WHAT YOU ARE ASKED TO DO:
Where the line with "V3: AC 120V" appears below, start writing out lines exactly, and finish with the line with "R104: 39k (AGND, N6) -> 82 (AGND, N6)", which is included; write out nothing else.

INFORMATION GIVEN:
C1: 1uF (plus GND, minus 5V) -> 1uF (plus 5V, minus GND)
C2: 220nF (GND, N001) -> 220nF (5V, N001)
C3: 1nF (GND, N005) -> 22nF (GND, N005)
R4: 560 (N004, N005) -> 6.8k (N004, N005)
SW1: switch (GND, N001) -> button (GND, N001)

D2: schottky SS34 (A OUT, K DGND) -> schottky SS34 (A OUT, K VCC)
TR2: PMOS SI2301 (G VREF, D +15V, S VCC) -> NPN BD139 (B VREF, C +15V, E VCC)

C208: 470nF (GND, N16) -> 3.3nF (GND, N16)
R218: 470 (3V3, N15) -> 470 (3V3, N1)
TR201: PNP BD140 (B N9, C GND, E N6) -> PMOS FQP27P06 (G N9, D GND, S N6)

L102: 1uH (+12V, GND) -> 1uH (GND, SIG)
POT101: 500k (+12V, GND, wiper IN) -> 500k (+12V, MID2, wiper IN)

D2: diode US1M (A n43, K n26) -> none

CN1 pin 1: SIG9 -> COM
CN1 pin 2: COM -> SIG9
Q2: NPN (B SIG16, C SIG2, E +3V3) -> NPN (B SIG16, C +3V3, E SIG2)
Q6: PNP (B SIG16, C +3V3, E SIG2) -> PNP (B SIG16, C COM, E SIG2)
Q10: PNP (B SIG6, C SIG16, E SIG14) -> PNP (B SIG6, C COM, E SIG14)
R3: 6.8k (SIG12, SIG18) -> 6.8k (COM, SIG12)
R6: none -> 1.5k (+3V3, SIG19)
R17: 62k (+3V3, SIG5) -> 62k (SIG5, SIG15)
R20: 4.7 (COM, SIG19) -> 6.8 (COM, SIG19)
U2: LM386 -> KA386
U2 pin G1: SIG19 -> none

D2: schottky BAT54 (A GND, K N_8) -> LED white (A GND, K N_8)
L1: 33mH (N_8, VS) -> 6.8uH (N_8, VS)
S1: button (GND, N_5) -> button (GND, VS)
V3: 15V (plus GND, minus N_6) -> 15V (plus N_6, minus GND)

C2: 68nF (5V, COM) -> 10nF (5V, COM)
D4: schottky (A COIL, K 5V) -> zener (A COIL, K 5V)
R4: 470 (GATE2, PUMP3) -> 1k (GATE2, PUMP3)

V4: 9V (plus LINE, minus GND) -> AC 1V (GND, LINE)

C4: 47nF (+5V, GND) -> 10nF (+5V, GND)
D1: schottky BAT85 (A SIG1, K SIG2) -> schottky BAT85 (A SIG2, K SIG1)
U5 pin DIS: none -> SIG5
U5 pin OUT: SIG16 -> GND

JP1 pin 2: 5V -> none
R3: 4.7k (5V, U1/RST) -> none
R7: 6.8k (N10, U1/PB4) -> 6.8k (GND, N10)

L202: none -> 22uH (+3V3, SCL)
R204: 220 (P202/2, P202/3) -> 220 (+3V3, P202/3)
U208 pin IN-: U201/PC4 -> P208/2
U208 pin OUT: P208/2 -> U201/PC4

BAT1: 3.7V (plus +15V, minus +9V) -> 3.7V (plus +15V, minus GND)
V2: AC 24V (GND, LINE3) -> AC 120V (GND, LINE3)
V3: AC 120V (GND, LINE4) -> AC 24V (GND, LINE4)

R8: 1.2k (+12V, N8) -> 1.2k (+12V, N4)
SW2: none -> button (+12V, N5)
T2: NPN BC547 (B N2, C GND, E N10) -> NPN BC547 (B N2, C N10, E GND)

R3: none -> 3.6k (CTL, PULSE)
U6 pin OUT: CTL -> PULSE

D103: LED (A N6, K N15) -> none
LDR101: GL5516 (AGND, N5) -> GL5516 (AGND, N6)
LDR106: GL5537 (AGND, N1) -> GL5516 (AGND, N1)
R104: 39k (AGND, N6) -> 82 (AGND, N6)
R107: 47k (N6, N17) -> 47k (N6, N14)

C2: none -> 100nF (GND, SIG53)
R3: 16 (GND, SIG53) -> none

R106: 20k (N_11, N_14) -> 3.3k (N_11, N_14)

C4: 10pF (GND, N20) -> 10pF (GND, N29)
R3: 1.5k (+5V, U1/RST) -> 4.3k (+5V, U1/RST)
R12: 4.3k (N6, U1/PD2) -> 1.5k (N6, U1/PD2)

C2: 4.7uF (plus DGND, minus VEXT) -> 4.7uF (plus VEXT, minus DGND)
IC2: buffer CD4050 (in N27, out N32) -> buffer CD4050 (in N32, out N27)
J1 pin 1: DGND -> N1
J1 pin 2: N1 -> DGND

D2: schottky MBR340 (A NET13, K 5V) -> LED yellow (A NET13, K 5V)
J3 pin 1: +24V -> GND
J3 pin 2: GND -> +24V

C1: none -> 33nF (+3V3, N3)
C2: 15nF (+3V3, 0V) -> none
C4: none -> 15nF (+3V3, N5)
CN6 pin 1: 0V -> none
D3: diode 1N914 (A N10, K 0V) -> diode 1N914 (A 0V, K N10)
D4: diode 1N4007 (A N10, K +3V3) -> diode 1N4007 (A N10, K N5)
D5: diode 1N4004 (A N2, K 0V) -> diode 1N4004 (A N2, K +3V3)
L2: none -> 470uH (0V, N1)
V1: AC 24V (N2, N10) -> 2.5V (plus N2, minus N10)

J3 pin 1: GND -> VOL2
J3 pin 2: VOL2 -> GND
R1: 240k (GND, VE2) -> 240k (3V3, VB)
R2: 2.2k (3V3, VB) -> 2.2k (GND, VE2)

SOLUTION TO THE EXERCISE:
V3: AC 120V (GND, LINE4) -> AC 24V (GND, LINE4)

R8: 1.2k (+12V, N8) -> 1.2k (+12V, N4)
SW2: none -> button (+12V, N5)
T2: NPN BC547 (B N2, C GND, E N10) -> NPN BC547 (B N2, C N10, E GND)

R3: none -> 3.6k (CTL, PULSE)
U6 pin OUT: CTL -> PULSE

D103: LED (A N6, K N15) -> none
LDR101: GL5516 (AGND, N5) -> GL5516 (AGND, N6)
LDR106: GL5537 (AGND, N1) -> GL5516 (AGND, N1)
R104: 39k (AGND, N6) -> 82 (AGND, N6)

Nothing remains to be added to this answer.